▸ **YOUR ASSIGNMENT**: Whichever lines of the entries hold the word "gwiazda" should be identified and copied.

Before-and-after object listings:
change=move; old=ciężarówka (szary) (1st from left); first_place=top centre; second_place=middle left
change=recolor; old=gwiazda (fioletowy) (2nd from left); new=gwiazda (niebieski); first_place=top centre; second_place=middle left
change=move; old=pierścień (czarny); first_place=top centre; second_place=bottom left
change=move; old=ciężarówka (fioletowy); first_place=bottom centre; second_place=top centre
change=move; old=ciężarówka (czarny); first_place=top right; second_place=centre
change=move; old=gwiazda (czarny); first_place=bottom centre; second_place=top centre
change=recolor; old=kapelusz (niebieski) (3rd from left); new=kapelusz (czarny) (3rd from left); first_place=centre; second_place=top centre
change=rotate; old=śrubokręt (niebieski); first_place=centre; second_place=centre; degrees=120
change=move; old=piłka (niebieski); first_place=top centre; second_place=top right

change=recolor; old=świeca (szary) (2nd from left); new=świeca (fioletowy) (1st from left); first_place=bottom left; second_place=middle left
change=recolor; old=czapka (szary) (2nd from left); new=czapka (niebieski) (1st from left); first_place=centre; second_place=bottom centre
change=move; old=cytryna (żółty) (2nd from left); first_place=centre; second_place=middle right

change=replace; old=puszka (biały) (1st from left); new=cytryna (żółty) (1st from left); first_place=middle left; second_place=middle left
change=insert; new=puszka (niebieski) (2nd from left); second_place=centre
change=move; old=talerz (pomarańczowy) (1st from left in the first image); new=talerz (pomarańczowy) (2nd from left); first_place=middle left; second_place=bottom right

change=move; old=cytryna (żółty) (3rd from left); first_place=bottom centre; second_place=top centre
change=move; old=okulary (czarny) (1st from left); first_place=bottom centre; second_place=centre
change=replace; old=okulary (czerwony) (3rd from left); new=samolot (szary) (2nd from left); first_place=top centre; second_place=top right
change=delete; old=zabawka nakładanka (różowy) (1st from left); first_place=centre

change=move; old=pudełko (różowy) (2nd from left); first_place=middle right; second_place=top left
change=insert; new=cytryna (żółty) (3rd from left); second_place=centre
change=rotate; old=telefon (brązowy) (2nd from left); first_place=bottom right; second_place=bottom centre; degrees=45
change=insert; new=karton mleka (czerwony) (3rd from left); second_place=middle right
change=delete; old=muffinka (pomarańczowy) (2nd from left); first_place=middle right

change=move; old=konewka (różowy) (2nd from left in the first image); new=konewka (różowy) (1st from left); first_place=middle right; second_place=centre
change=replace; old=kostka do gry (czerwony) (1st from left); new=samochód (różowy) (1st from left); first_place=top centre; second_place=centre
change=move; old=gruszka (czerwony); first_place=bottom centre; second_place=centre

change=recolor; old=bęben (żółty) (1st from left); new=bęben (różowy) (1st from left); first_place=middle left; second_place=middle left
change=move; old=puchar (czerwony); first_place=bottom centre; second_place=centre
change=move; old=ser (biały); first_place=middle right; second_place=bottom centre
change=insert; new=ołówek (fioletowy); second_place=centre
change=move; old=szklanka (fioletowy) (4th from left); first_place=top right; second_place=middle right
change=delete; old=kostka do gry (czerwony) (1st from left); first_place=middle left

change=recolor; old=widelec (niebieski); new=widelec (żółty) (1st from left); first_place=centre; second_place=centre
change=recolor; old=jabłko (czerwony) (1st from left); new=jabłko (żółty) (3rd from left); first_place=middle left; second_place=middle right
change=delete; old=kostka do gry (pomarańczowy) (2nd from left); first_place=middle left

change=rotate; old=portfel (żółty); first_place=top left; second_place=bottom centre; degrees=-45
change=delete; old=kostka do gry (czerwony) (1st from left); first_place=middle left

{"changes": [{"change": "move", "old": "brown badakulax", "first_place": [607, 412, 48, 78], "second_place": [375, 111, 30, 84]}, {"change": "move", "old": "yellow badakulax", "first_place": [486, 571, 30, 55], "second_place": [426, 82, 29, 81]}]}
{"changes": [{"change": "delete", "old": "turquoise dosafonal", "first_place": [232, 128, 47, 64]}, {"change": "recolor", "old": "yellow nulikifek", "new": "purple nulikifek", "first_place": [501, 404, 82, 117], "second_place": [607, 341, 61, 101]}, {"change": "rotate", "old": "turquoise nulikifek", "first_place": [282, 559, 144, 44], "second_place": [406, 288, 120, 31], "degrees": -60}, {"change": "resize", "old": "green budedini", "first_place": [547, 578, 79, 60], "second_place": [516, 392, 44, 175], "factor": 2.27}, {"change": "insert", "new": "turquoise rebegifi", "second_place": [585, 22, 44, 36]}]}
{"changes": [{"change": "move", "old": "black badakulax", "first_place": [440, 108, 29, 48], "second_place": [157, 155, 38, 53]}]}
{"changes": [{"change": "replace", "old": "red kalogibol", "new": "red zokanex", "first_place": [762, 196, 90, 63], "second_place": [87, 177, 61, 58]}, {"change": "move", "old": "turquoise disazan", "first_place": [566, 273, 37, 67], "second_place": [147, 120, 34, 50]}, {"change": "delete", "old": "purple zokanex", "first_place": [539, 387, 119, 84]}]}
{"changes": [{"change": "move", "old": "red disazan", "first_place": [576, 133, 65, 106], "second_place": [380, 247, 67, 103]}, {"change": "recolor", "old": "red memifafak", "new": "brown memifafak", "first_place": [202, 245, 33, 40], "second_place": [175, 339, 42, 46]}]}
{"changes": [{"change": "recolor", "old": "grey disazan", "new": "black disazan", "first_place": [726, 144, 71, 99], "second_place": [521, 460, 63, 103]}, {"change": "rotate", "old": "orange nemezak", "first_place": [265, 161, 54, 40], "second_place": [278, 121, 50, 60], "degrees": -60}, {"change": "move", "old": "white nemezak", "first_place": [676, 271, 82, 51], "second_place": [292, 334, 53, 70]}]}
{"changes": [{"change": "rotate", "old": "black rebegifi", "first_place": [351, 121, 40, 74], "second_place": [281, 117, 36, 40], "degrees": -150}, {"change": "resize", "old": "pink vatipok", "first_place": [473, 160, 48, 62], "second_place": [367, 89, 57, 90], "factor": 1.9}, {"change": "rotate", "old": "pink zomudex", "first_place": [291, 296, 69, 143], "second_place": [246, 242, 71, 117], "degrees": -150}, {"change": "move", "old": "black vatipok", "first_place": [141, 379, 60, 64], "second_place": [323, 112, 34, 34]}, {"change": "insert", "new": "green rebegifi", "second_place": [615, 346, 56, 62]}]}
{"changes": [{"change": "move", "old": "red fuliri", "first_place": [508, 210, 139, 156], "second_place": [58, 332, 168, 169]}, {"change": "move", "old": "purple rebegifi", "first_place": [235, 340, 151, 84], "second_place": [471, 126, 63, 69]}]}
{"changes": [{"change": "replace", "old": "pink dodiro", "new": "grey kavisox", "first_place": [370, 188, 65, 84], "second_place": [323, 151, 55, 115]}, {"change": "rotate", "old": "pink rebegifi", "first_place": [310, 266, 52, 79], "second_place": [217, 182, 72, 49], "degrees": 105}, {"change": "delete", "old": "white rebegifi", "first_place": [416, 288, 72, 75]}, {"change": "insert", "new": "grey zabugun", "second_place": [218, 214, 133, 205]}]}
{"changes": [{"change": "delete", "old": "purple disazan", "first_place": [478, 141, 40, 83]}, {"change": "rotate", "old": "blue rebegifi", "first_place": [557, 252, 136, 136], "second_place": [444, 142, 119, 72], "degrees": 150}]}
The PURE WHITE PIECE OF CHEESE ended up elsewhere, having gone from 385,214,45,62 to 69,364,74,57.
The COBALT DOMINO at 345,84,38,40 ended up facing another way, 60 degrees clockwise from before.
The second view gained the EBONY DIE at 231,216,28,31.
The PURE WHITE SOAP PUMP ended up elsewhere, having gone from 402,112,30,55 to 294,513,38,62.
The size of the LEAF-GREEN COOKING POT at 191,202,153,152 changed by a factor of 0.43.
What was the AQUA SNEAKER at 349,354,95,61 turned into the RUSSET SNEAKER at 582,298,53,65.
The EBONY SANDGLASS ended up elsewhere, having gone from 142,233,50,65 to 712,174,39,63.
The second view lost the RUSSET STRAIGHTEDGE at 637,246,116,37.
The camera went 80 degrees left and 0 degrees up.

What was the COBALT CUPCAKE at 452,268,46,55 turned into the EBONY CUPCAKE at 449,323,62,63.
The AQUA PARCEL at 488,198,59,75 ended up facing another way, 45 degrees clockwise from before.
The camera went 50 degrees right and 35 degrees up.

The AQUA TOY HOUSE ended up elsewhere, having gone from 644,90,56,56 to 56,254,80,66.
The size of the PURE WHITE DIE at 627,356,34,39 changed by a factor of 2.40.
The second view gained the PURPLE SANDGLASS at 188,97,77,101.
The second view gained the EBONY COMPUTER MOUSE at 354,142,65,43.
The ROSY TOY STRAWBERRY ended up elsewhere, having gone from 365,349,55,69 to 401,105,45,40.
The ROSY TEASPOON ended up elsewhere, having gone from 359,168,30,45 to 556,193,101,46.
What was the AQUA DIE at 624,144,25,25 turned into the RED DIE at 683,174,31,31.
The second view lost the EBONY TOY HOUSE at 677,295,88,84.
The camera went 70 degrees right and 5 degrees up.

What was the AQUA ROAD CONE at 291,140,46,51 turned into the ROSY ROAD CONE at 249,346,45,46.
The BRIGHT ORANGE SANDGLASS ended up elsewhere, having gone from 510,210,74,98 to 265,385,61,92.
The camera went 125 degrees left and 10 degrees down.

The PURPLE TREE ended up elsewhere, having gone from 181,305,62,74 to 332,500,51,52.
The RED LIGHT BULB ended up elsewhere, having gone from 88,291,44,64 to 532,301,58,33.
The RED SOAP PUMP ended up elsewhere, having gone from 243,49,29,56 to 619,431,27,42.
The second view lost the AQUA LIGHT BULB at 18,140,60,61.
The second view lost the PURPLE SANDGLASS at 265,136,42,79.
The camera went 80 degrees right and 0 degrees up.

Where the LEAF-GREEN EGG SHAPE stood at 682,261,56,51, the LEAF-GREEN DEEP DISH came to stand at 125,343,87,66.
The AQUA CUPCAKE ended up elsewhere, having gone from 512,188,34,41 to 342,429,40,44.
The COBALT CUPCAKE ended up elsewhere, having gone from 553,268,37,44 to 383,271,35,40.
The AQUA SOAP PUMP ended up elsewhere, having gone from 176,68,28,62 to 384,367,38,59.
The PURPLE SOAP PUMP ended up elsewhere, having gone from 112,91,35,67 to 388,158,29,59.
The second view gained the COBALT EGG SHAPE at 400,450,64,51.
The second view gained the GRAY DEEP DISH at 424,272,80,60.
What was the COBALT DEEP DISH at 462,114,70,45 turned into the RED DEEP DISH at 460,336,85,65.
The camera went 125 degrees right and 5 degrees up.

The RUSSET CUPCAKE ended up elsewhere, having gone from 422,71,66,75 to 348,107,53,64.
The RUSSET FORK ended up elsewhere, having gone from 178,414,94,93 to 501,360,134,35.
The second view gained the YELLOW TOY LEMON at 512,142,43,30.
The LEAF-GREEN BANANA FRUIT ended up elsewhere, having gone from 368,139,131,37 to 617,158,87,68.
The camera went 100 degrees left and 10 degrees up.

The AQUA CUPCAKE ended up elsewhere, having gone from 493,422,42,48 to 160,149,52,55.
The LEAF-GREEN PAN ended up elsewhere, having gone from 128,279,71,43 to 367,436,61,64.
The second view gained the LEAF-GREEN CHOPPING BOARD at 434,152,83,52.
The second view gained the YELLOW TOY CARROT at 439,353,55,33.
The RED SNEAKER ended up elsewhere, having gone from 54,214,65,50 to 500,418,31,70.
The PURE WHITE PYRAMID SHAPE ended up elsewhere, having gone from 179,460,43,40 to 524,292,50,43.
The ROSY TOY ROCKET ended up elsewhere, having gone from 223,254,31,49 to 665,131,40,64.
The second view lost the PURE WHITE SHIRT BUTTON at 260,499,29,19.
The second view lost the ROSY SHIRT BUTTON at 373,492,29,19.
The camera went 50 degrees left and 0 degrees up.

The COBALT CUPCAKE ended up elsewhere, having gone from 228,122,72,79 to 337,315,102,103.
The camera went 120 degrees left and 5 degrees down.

▸ **ANSWER AREA**:
change=recolor; old=gwiazda (fioletowy) (2nd from left); new=gwiazda (niebieski); first_place=top centre; second_place=middle left
change=move; old=gwiazda (czarny); first_place=bottom centre; second_place=top centre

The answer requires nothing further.